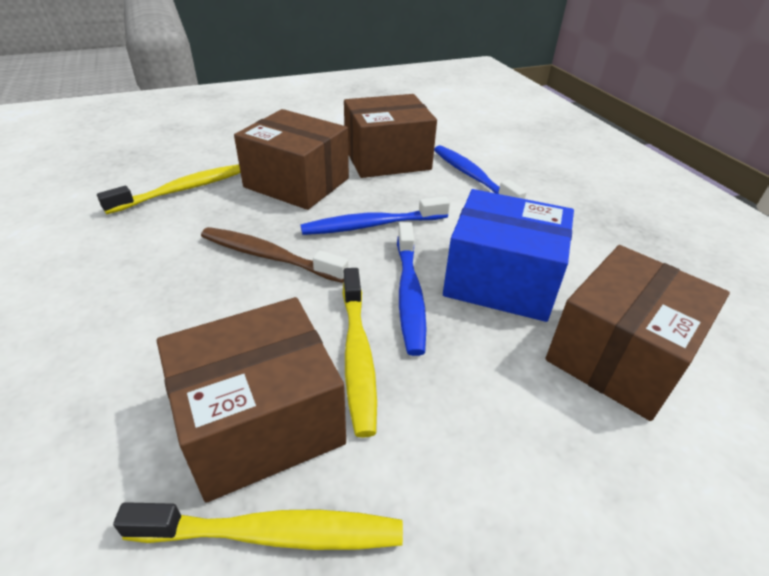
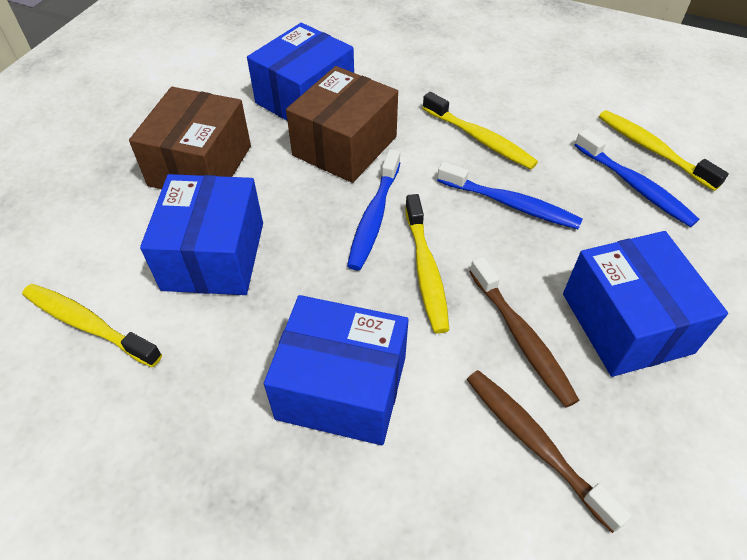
blue box: 1 -> 4
brown box: 4 -> 2
brown toothbrush: 1 -> 2
yellow toothbrush: 3 -> 4

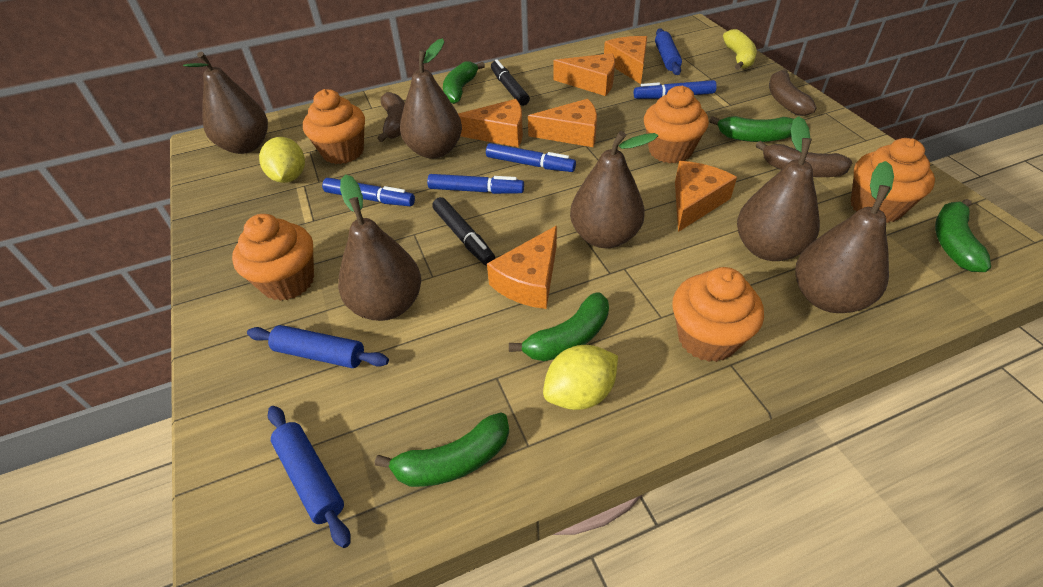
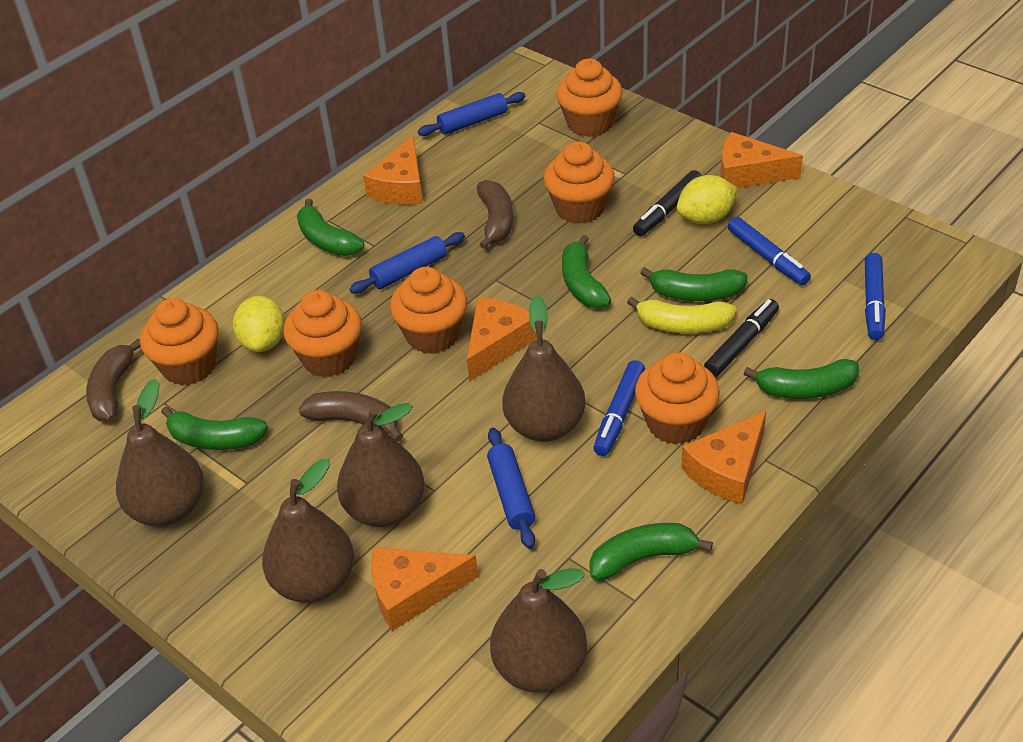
blue marker: 4 -> 3
brown pear: 6 -> 5
green banana: 5 -> 6
orange cheese: 6 -> 5
orange cupcake: 5 -> 6

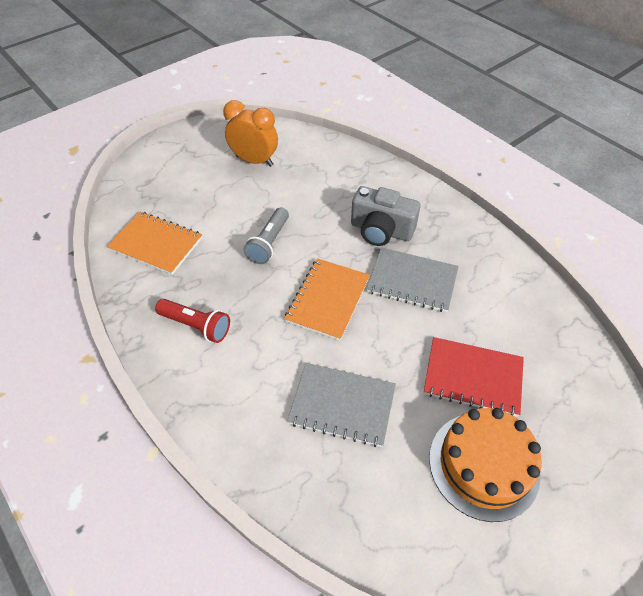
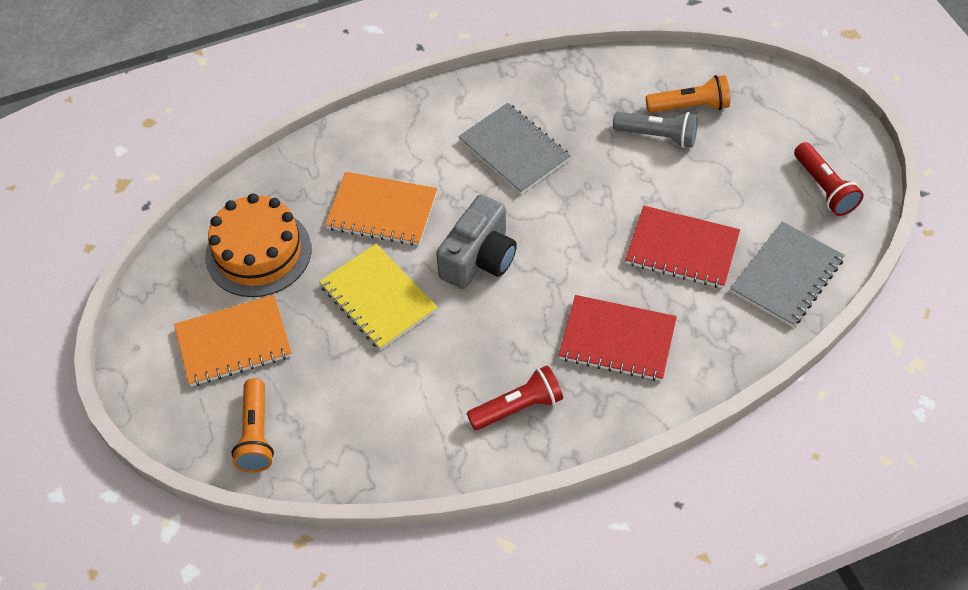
orange clock: 1 -> 0
orange flashlight: 0 -> 2
red flashlight: 1 -> 2
red notebook: 1 -> 2
yellow notebook: 0 -> 1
━━━━━━━━
◆ **WORK ORDER**
Return the listing above verbatim and exclude every picture.

◆ **RESULT OF THE EXERCISE**
blue box: 1 -> 4
brown box: 4 -> 2
brown toothbrush: 1 -> 2
yellow toothbrush: 3 -> 4

blue marker: 4 -> 3
brown pear: 6 -> 5
green banana: 5 -> 6
orange cheese: 6 -> 5
orange cupcake: 5 -> 6

orange clock: 1 -> 0
orange flashlight: 0 -> 2
red flashlight: 1 -> 2
red notebook: 1 -> 2
yellow notebook: 0 -> 1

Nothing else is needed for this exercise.